[EXERCISE BRIEF]: Restate exactly, and only, the lines from the one containing "The borofix (grey) at <307 185> appeared." through the end of the entries, keeping both endpoints.

Records from a data source:
=======
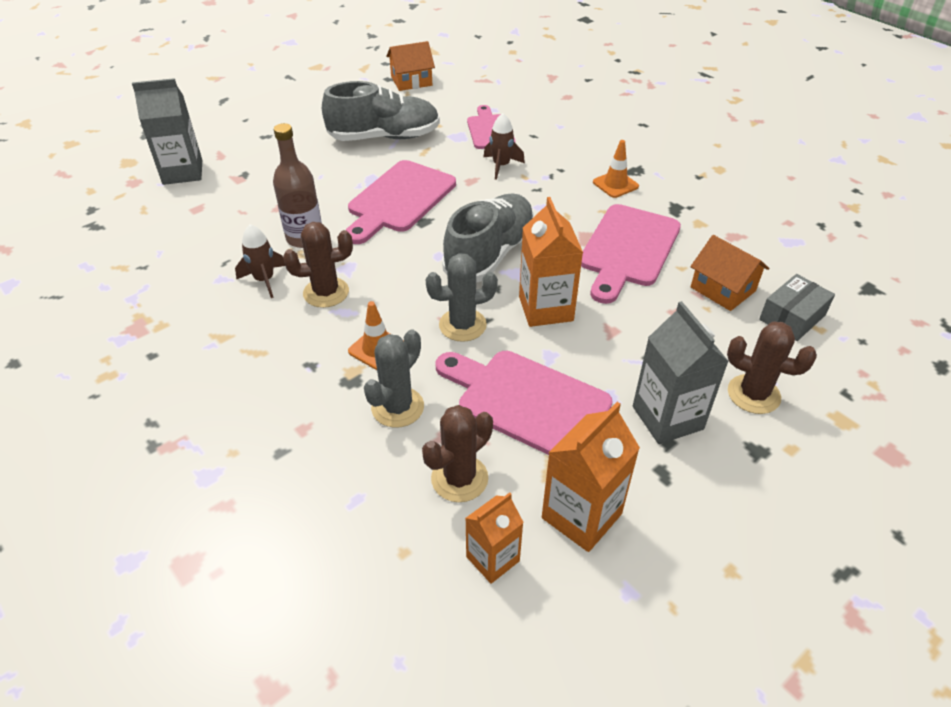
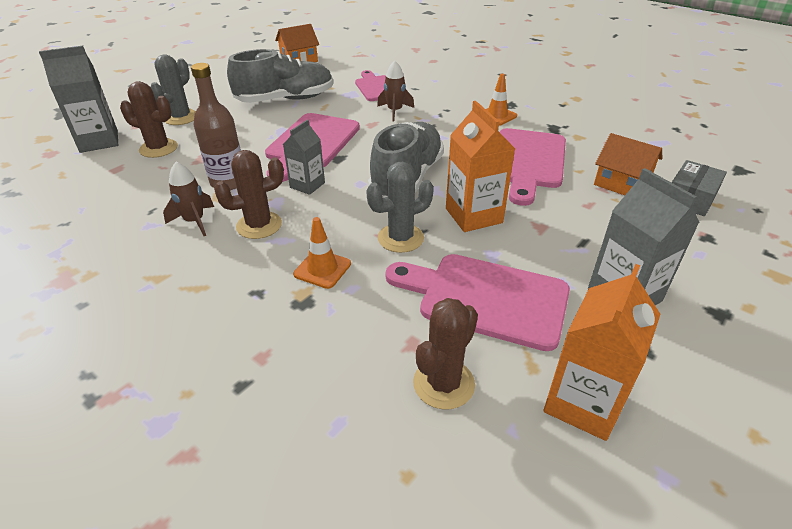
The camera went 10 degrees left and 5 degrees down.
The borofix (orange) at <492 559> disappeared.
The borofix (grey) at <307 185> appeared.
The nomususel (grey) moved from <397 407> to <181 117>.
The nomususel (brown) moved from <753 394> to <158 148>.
=======
[YOUR SOLUTION]:
The borofix (grey) at <307 185> appeared.
The nomususel (grey) moved from <397 407> to <181 117>.
The nomususel (brown) moved from <753 394> to <158 148>.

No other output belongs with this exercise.